- [Task prompt]: Read the lines below, and copy any that contain the string "brown".

- [Source data]:
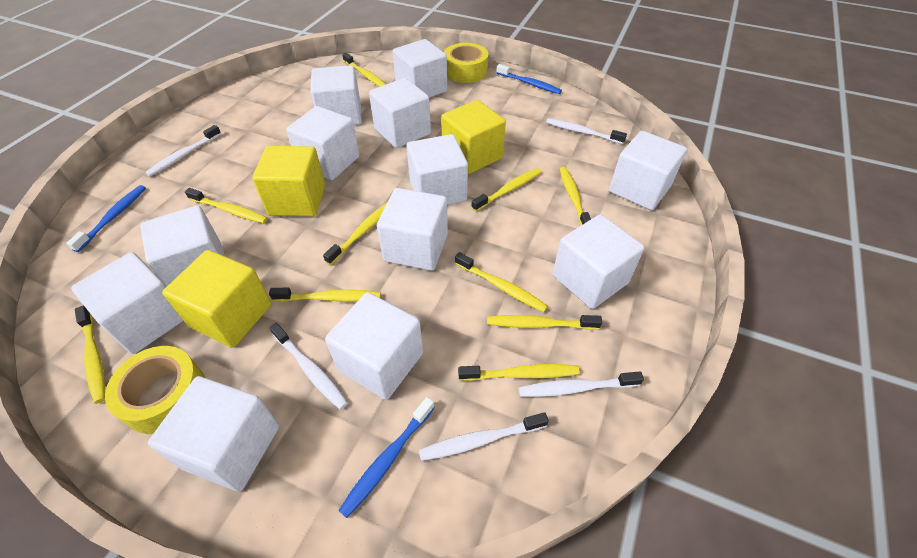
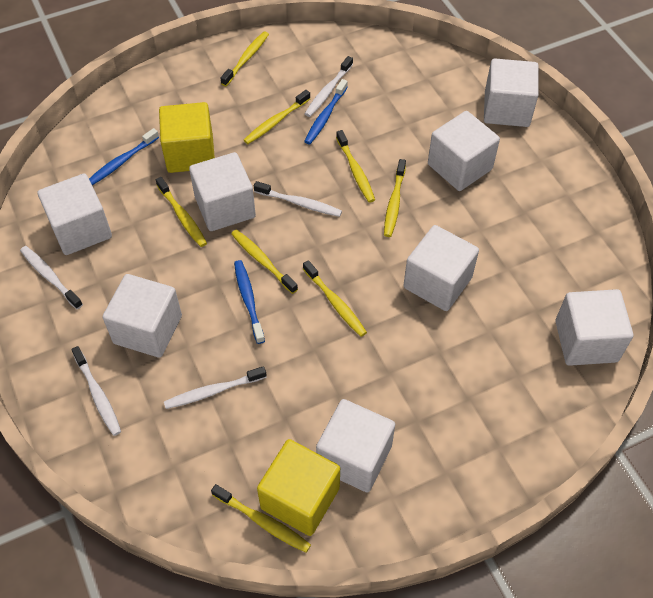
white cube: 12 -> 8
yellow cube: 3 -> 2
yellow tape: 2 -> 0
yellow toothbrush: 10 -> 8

...

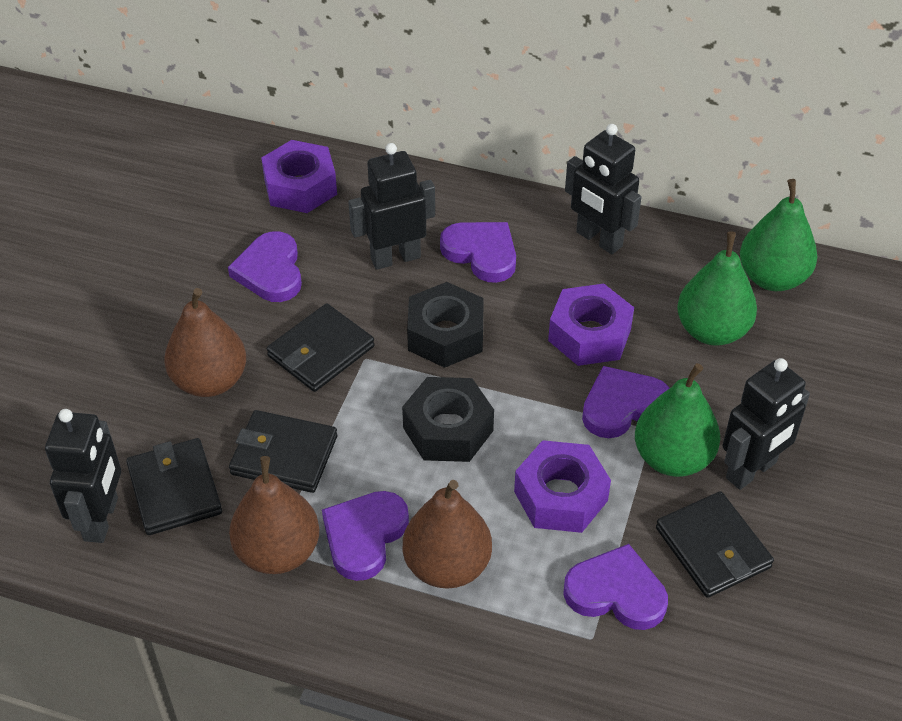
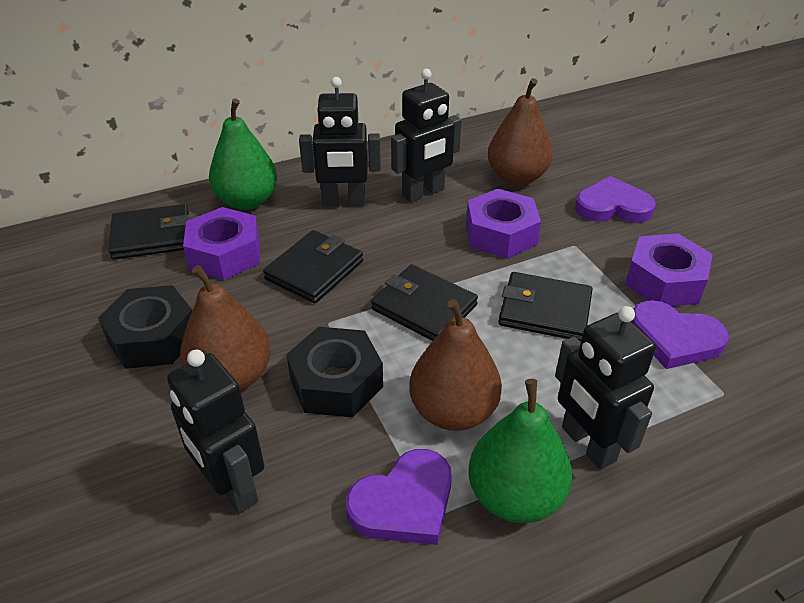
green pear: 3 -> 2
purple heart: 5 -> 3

...

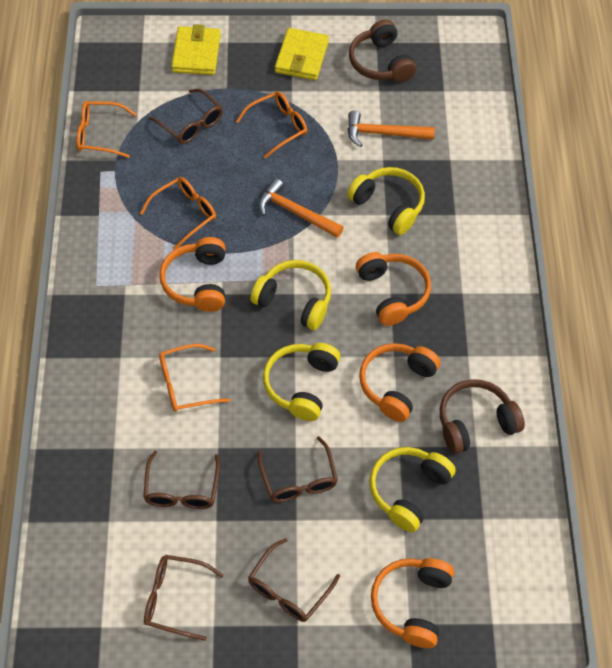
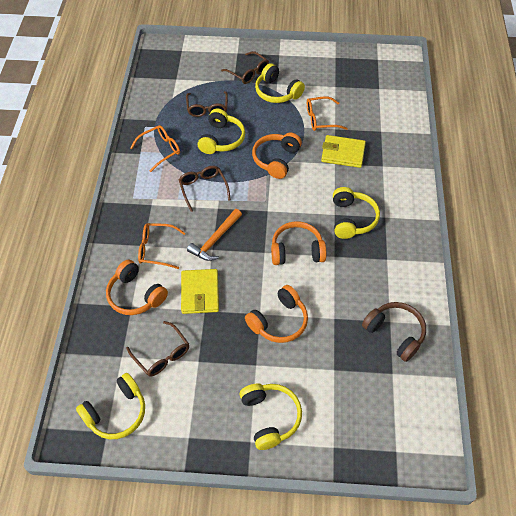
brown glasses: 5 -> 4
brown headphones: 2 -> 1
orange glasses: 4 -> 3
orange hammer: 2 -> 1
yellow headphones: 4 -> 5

- [Your response]:
brown glasses: 5 -> 4
brown headphones: 2 -> 1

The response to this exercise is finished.